Data listing below:

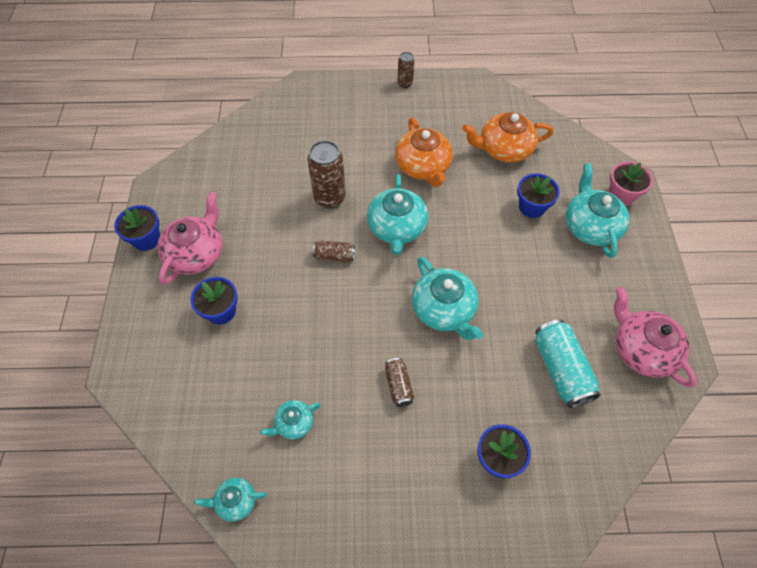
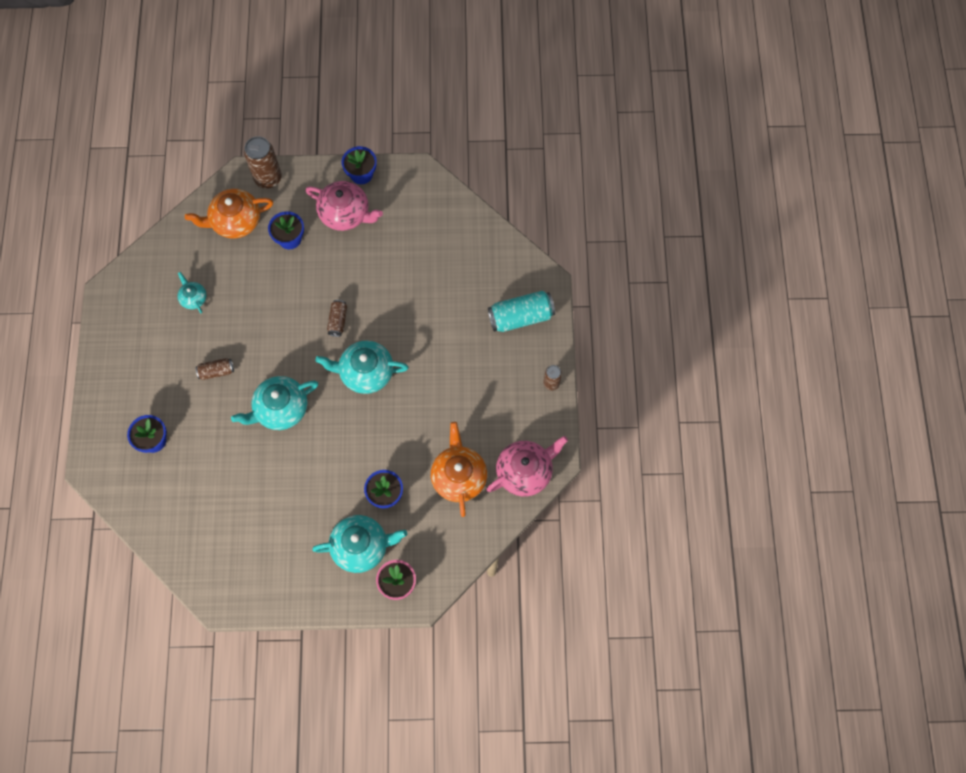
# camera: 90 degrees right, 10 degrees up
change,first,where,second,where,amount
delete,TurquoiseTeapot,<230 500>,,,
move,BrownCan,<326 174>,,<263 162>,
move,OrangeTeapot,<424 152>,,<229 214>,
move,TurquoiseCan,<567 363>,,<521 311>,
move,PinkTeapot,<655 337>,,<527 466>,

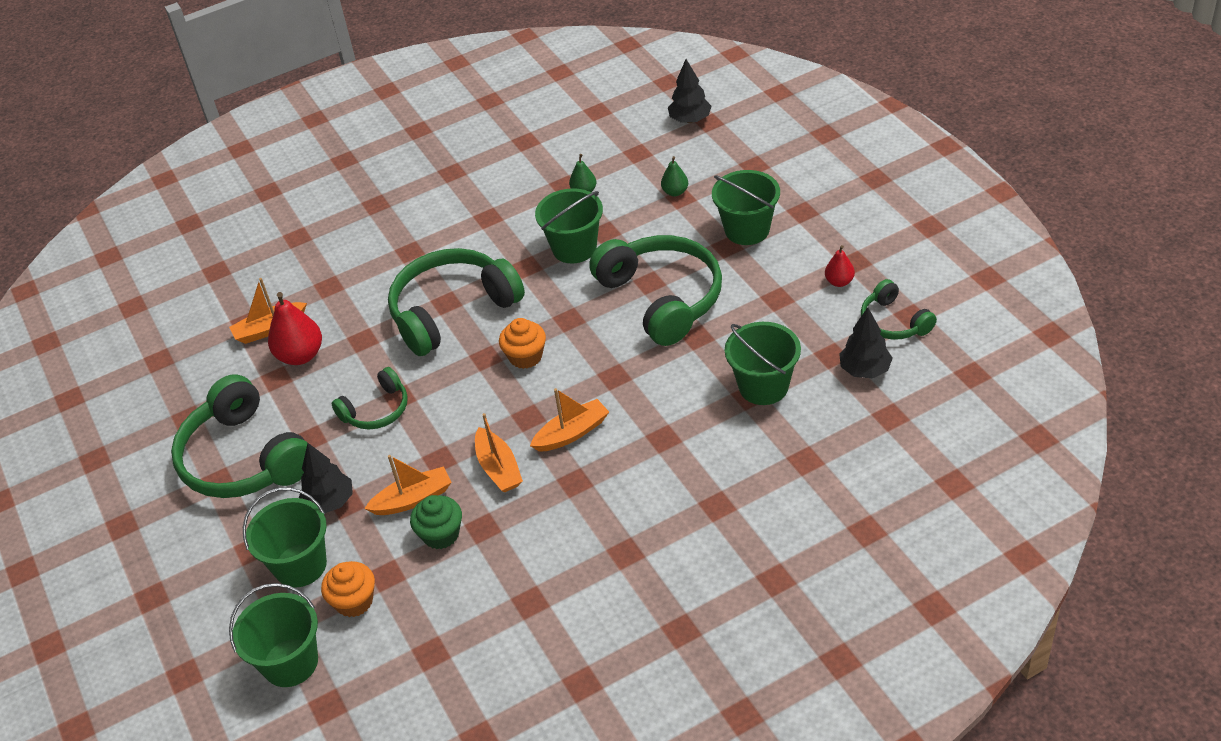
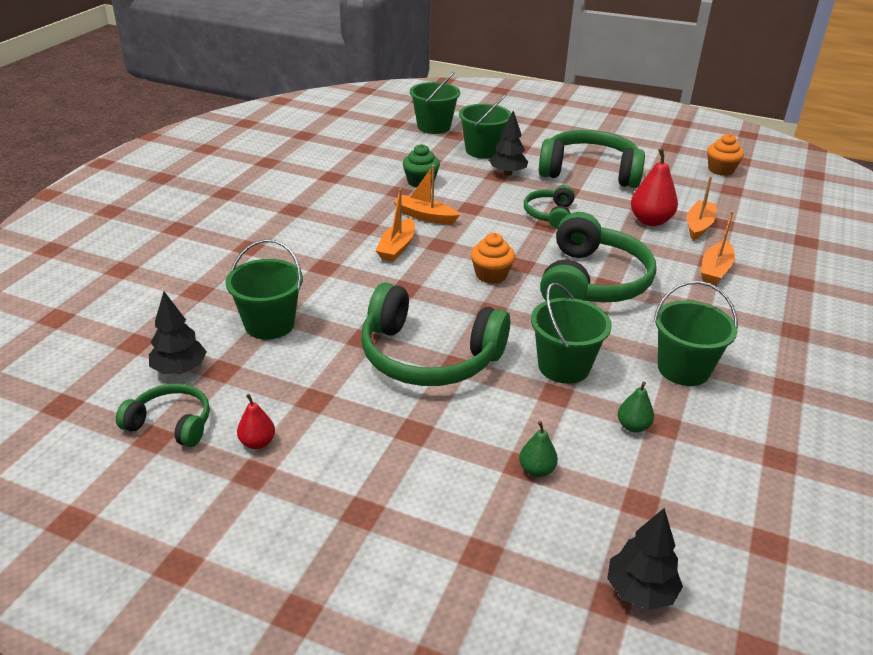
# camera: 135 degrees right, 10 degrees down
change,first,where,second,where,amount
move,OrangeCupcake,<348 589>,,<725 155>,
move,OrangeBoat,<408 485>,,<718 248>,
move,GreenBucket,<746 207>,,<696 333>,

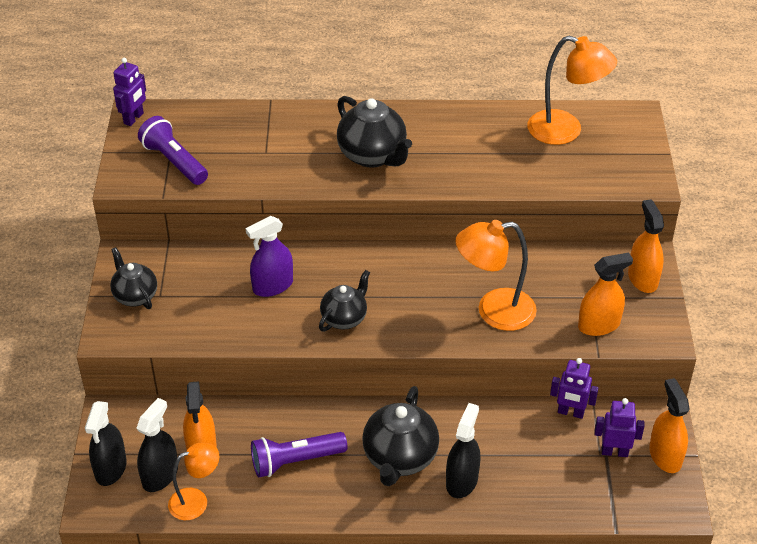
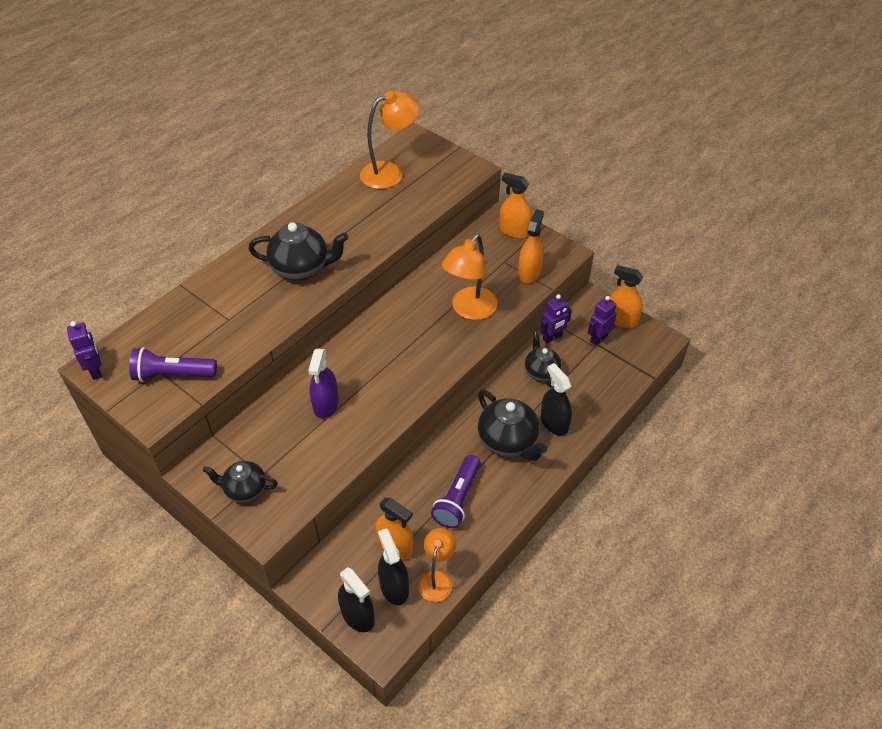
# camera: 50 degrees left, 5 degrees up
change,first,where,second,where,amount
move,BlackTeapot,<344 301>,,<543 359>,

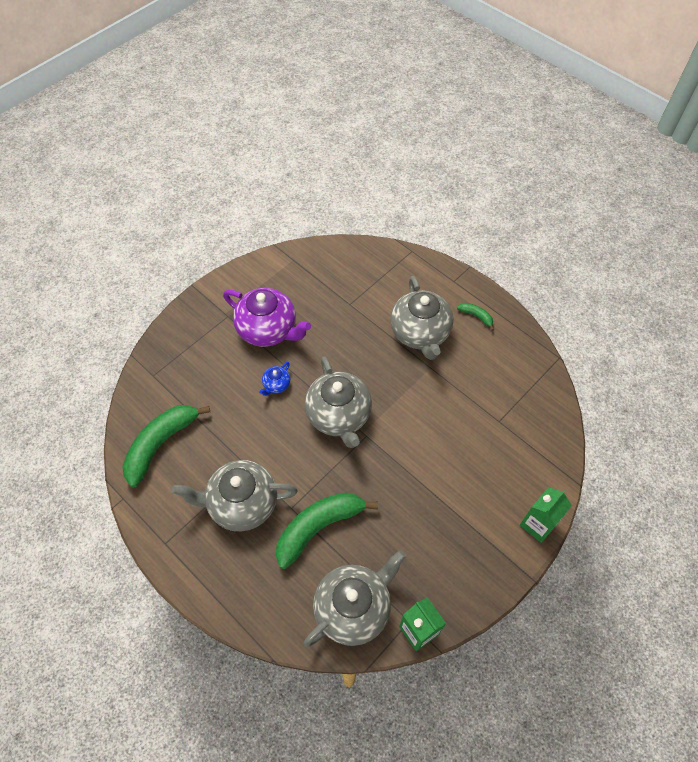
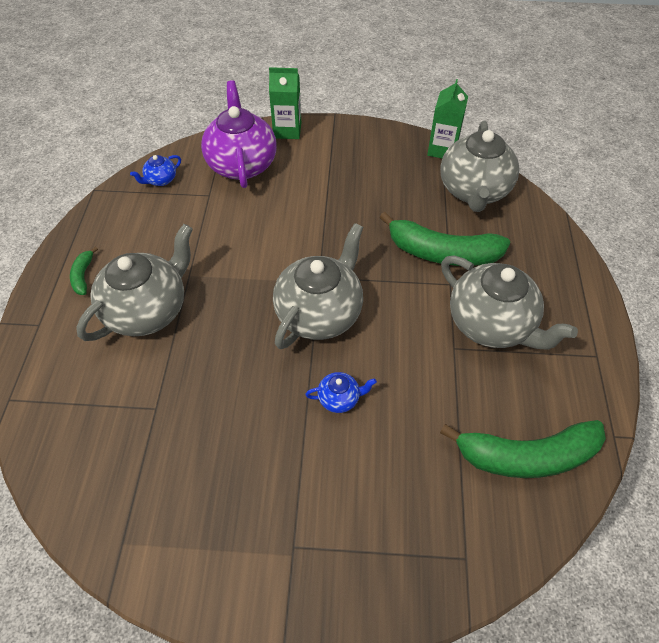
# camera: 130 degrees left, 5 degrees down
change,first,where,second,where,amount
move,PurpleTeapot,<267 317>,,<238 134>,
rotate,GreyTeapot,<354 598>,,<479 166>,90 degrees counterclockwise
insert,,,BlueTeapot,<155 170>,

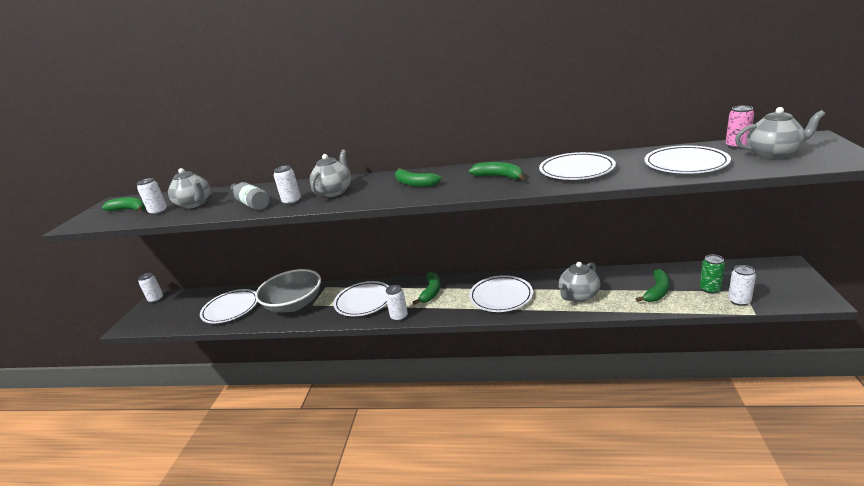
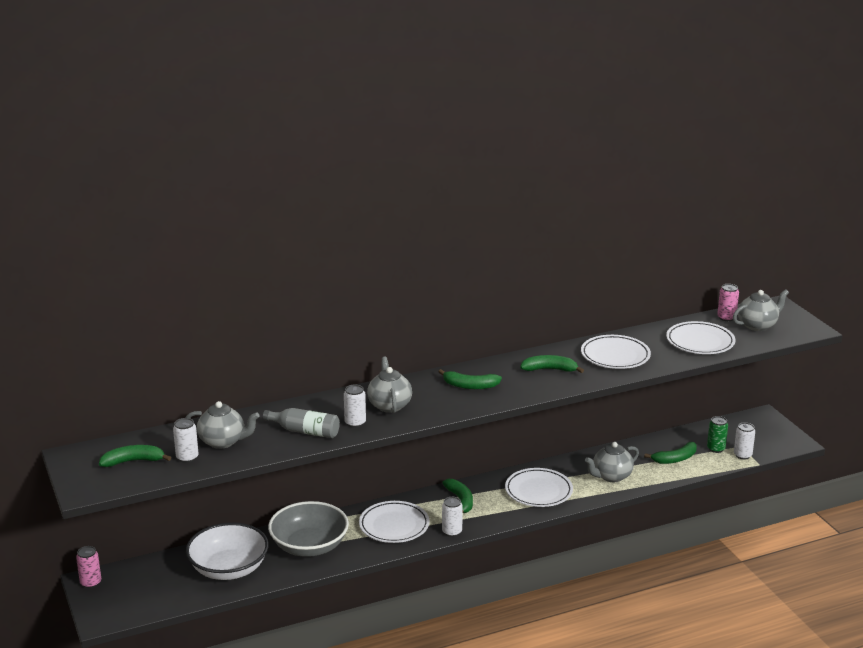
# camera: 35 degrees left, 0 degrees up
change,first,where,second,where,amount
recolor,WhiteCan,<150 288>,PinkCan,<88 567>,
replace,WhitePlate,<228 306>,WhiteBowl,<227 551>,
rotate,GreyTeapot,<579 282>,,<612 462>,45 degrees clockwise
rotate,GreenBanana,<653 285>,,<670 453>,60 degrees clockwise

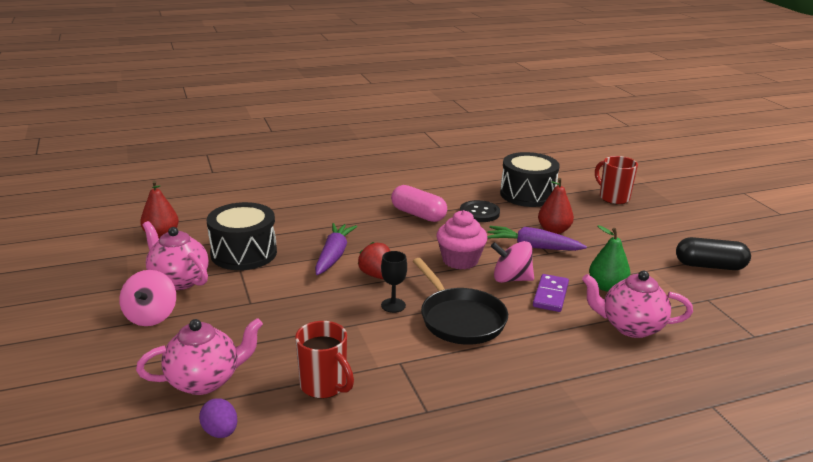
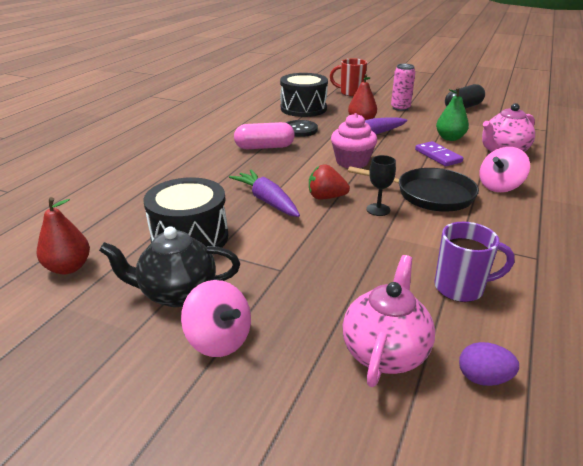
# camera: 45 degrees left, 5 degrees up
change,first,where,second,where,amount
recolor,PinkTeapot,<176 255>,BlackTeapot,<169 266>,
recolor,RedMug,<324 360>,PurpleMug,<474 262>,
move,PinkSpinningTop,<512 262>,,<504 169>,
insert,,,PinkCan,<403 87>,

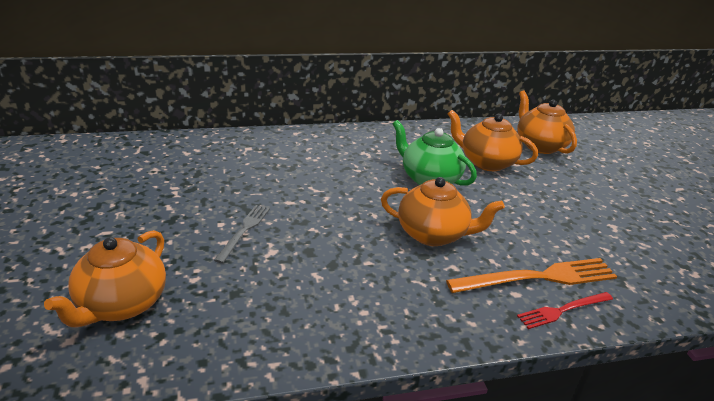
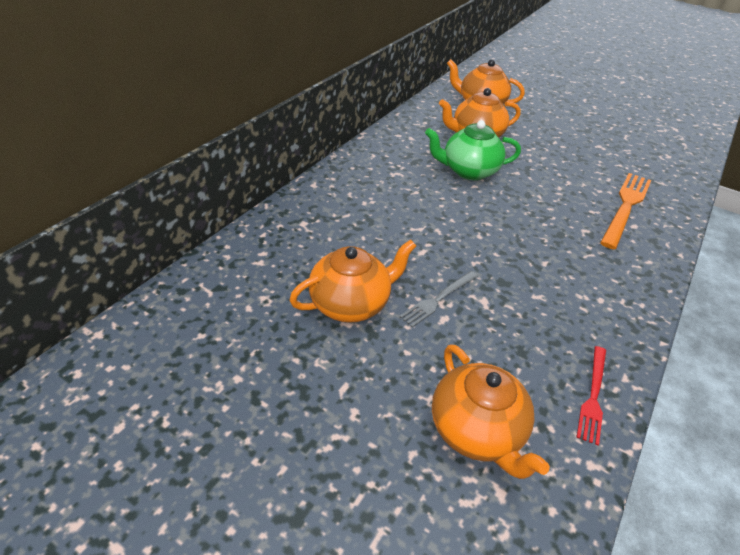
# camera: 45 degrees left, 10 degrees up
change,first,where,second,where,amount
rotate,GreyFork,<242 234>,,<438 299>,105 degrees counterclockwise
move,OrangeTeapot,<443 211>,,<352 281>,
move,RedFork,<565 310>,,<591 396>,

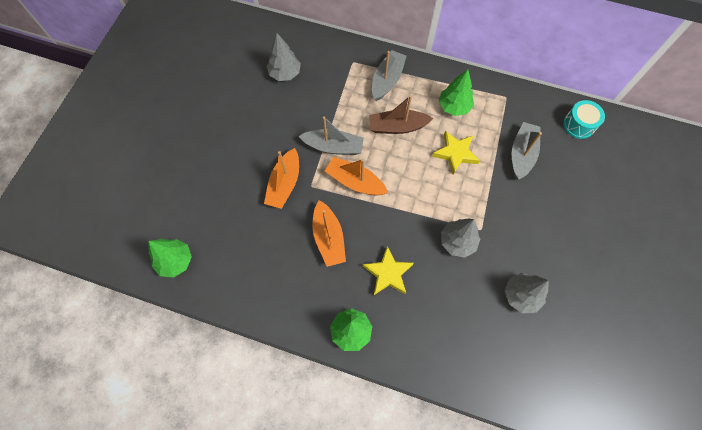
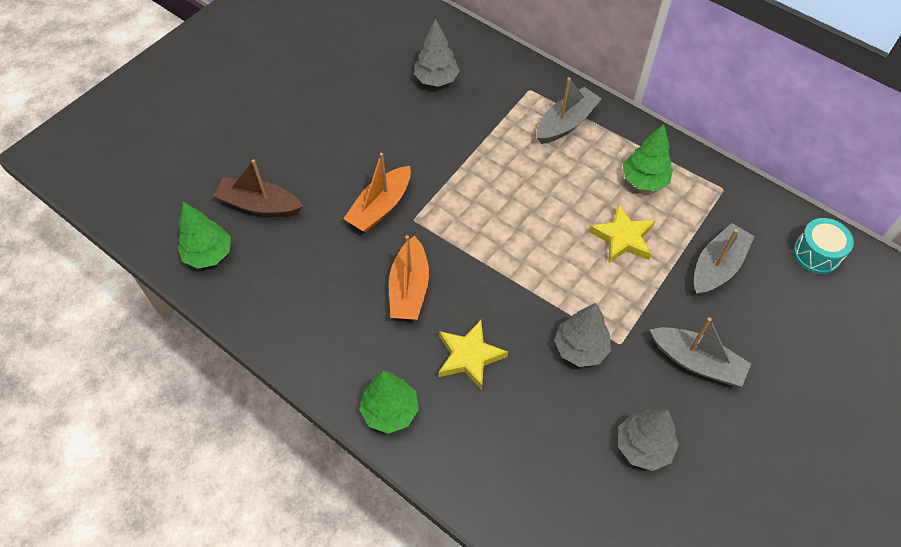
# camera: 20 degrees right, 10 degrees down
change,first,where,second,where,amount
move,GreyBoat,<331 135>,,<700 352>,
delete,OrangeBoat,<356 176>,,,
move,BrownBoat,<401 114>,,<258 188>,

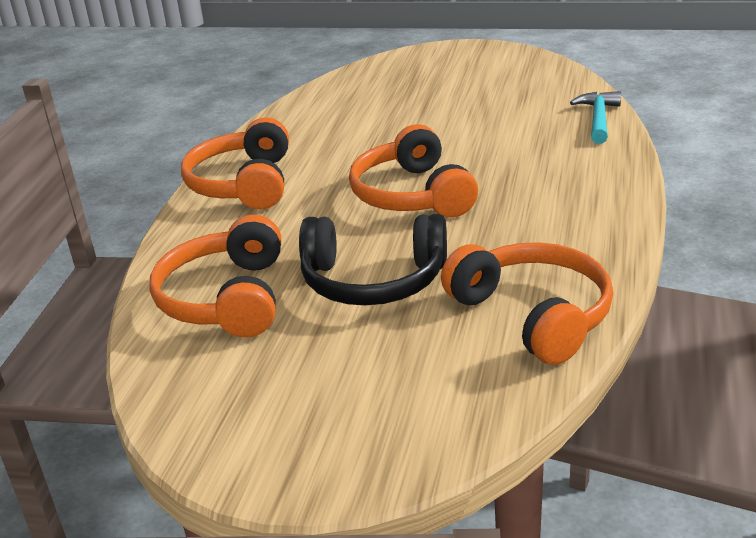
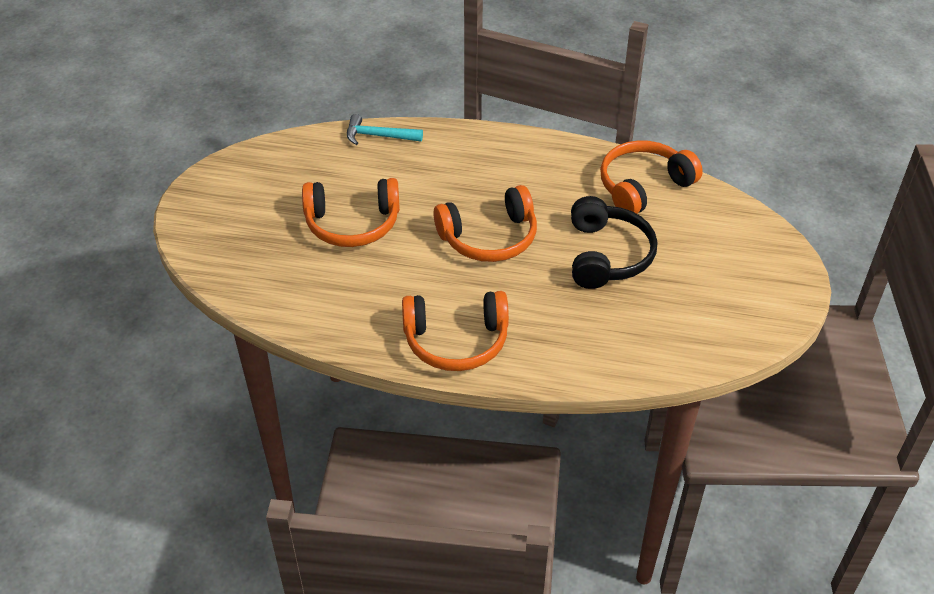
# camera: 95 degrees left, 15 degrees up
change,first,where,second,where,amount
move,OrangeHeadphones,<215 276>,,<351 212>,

End of Data listing.

What to do: Restate the whole listing word for word. Omit the pictures.

Your solution:
# camera: 90 degrees right, 10 degrees up
change,first,where,second,where,amount
delete,TurquoiseTeapot,<230 500>,,,
move,BrownCan,<326 174>,,<263 162>,
move,OrangeTeapot,<424 152>,,<229 214>,
move,TurquoiseCan,<567 363>,,<521 311>,
move,PinkTeapot,<655 337>,,<527 466>,

# camera: 135 degrees right, 10 degrees down
change,first,where,second,where,amount
move,OrangeCupcake,<348 589>,,<725 155>,
move,OrangeBoat,<408 485>,,<718 248>,
move,GreenBucket,<746 207>,,<696 333>,

# camera: 50 degrees left, 5 degrees up
change,first,where,second,where,amount
move,BlackTeapot,<344 301>,,<543 359>,

# camera: 130 degrees left, 5 degrees down
change,first,where,second,where,amount
move,PurpleTeapot,<267 317>,,<238 134>,
rotate,GreyTeapot,<354 598>,,<479 166>,90 degrees counterclockwise
insert,,,BlueTeapot,<155 170>,

# camera: 35 degrees left, 0 degrees up
change,first,where,second,where,amount
recolor,WhiteCan,<150 288>,PinkCan,<88 567>,
replace,WhitePlate,<228 306>,WhiteBowl,<227 551>,
rotate,GreyTeapot,<579 282>,,<612 462>,45 degrees clockwise
rotate,GreenBanana,<653 285>,,<670 453>,60 degrees clockwise

# camera: 45 degrees left, 5 degrees up
change,first,where,second,where,amount
recolor,PinkTeapot,<176 255>,BlackTeapot,<169 266>,
recolor,RedMug,<324 360>,PurpleMug,<474 262>,
move,PinkSpinningTop,<512 262>,,<504 169>,
insert,,,PinkCan,<403 87>,

# camera: 45 degrees left, 10 degrees up
change,first,where,second,where,amount
rotate,GreyFork,<242 234>,,<438 299>,105 degrees counterclockwise
move,OrangeTeapot,<443 211>,,<352 281>,
move,RedFork,<565 310>,,<591 396>,

# camera: 20 degrees right, 10 degrees down
change,first,where,second,where,amount
move,GreyBoat,<331 135>,,<700 352>,
delete,OrangeBoat,<356 176>,,,
move,BrownBoat,<401 114>,,<258 188>,

# camera: 95 degrees left, 15 degrees up
change,first,where,second,where,amount
move,OrangeHeadphones,<215 276>,,<351 212>,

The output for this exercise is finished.